→ **Task data**:

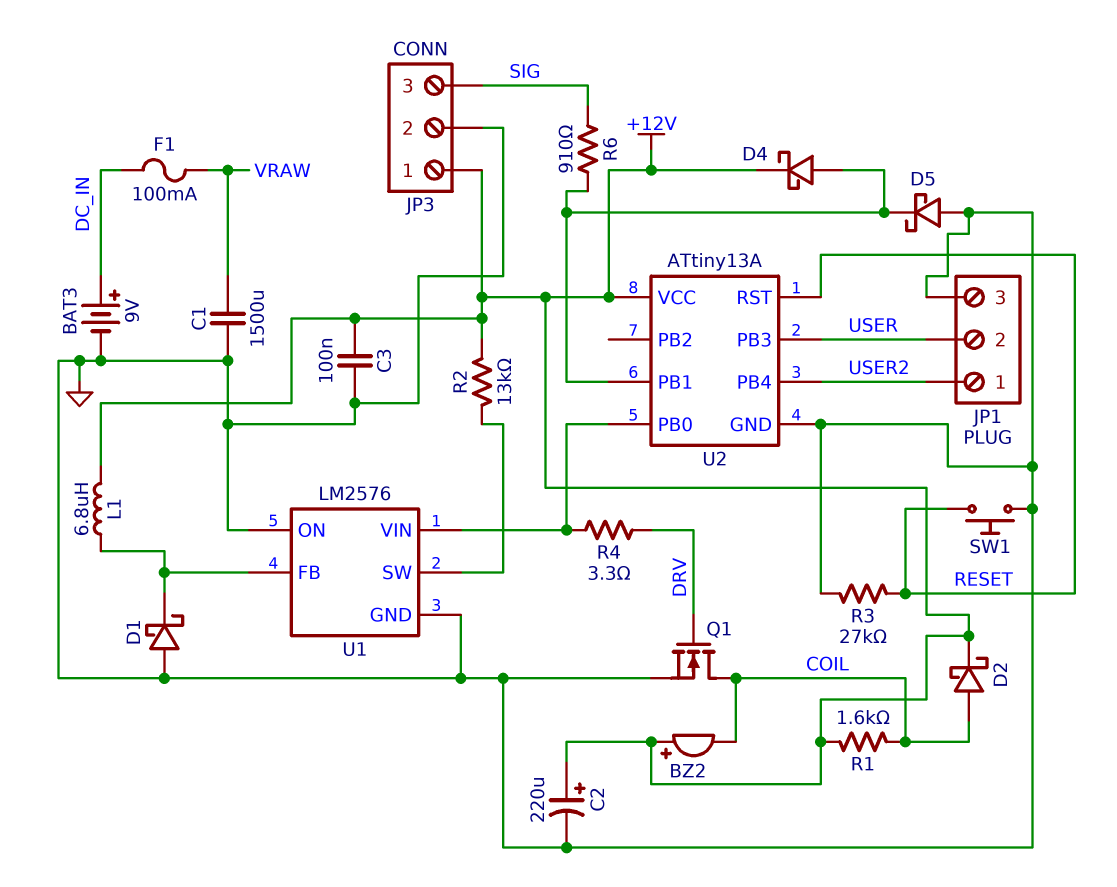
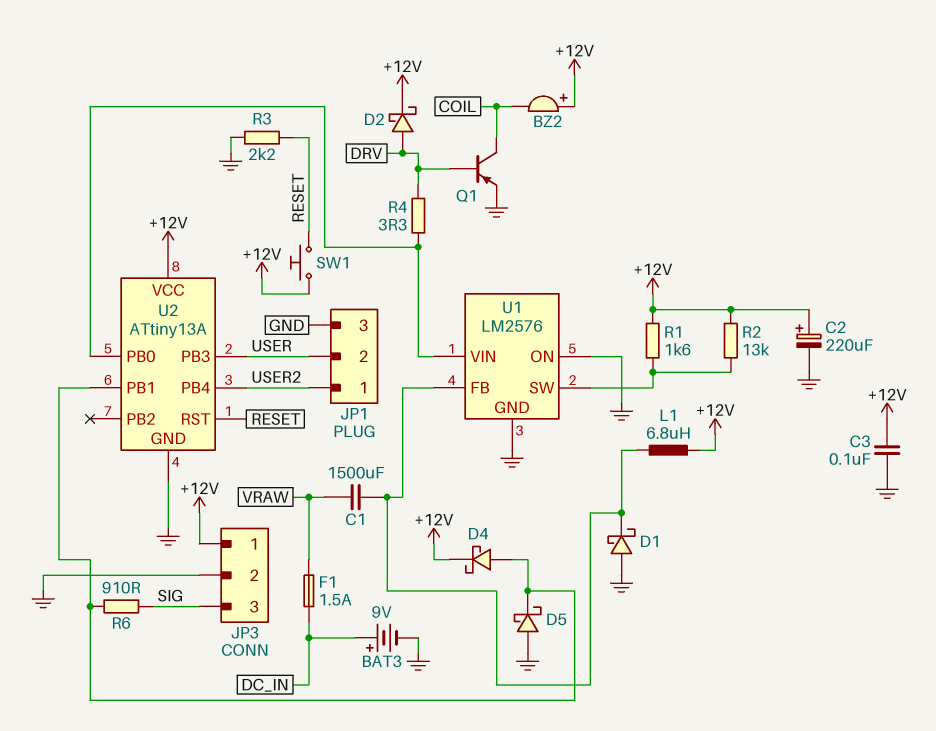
C1: 1500uF (GND, VRAW) -> 1500uF (U1/FB, VRAW)
D2: schottky (A COIL, K +12V) -> schottky (A DRV, K +12V)
F1: 100mA (DC_IN, VRAW) -> 1.5A (DC_IN, VRAW)
Q1: NMOS (G DRV, D COIL, S GND) -> PNP (B DRV, C COIL, E GND)
R1: 1.6k (+12V, COIL) -> 1.6k (+12V, U1/SW)
R3: 27k (GND, RESET) -> 2.2k (GND, RESET)
SW1: button (GND, RESET) -> button (+12V, RESET)

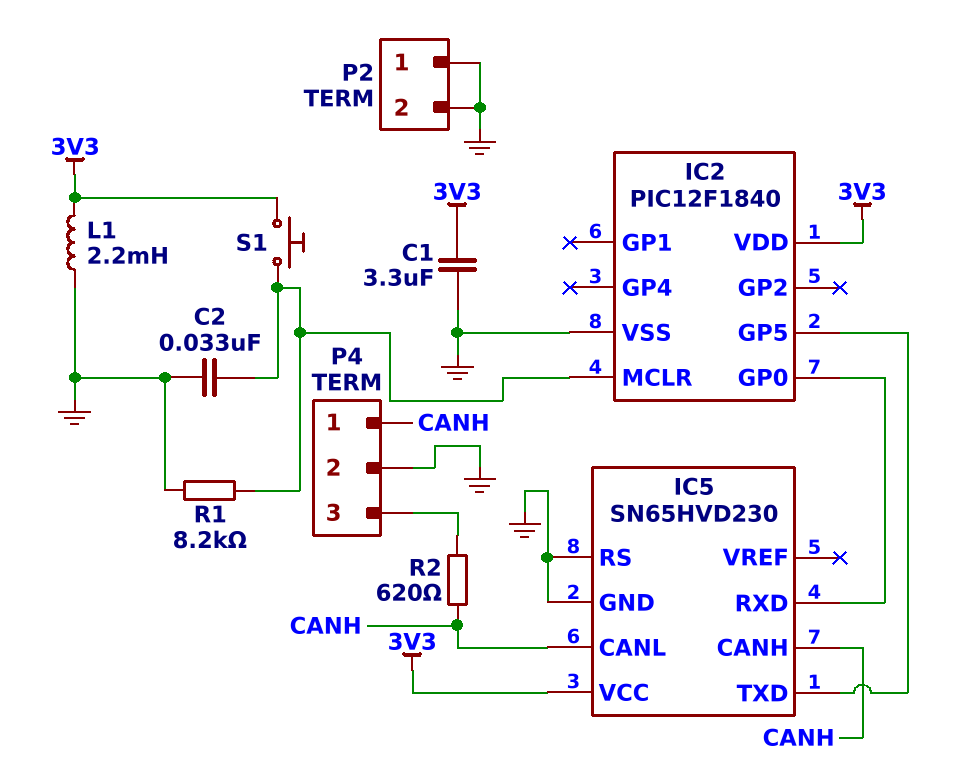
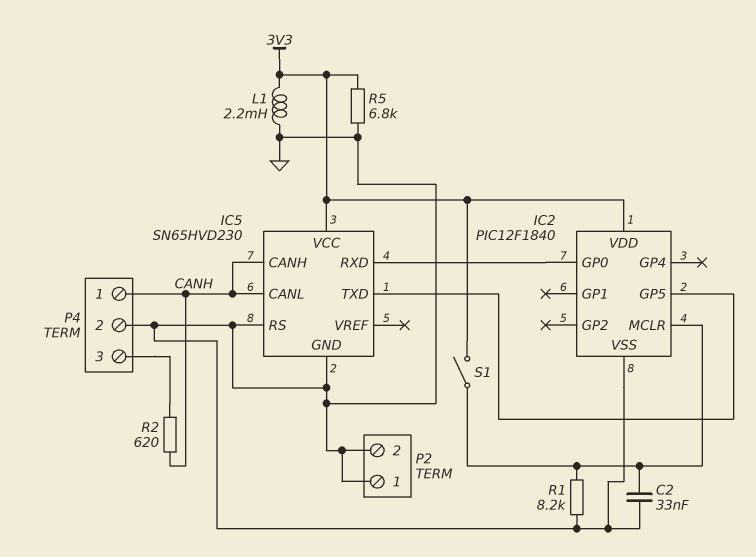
C1: 3.3uF (3V3, GND) -> none
R5: none -> 6.8k (3V3, GND)
S1: button (3V3, IC2/MCLR) -> switch (3V3, IC2/MCLR)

→ **Work task**: The line that contains "SW1: button (GND, RESET)" begins the part to retype, and the last line of the records above ends it. Retype both and everything between, exactly, without the pictures.

→ **Exercise answer**:
SW1: button (GND, RESET) -> button (+12V, RESET)

C1: 3.3uF (3V3, GND) -> none
R5: none -> 6.8k (3V3, GND)
S1: button (3V3, IC2/MCLR) -> switch (3V3, IC2/MCLR)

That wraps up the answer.